Supplied entries:
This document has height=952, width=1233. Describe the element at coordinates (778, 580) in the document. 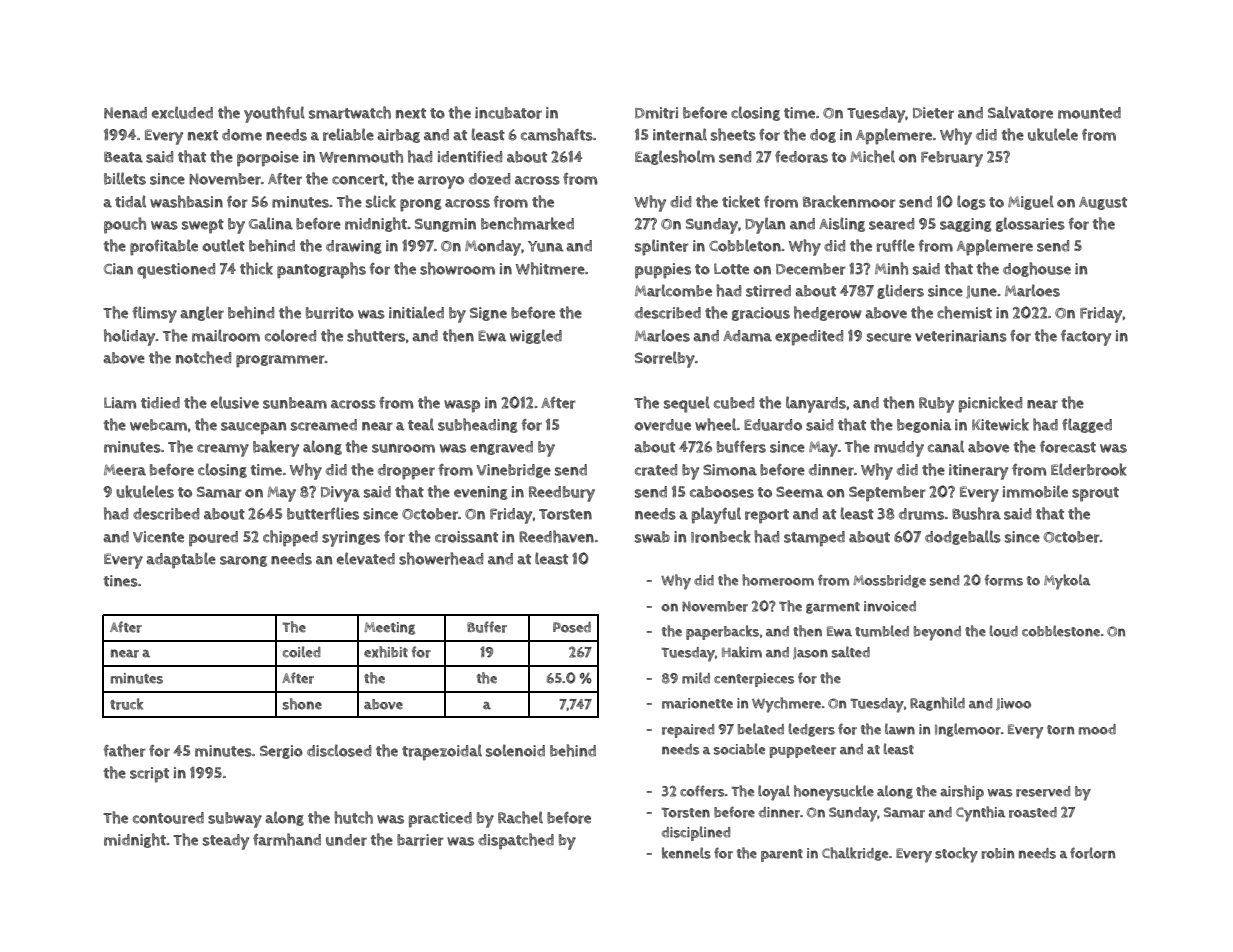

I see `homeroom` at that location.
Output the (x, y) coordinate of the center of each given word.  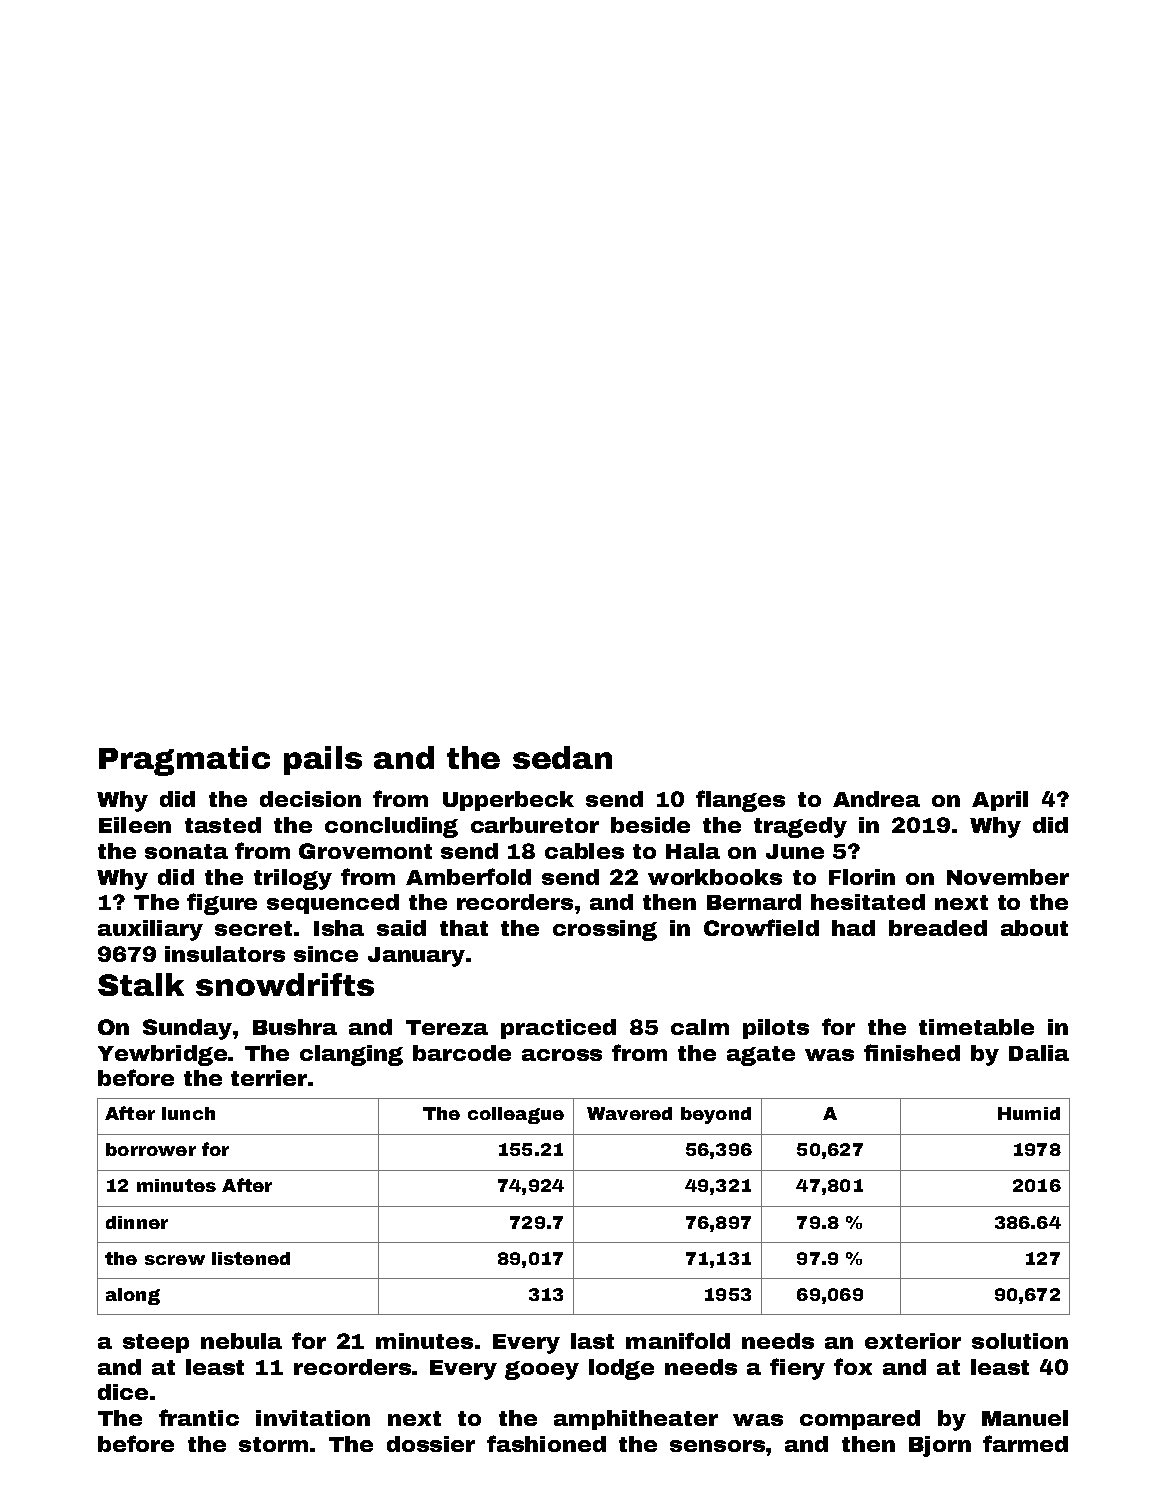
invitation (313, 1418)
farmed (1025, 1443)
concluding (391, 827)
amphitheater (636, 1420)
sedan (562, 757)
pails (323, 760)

What is asked:
Reproduce every line of the entries above verbatim, leaving out the pictures.

Reply:
This document has height=952, width=1233. Describe the element at coordinates (778, 580) in the document. 

I see `homeroom` at that location.
Output the (x, y) coordinate of the center of each given word.  
invitation (313, 1418)
farmed (1025, 1443)
concluding (391, 827)
amphitheater (636, 1420)
sedan (562, 757)
pails (323, 760)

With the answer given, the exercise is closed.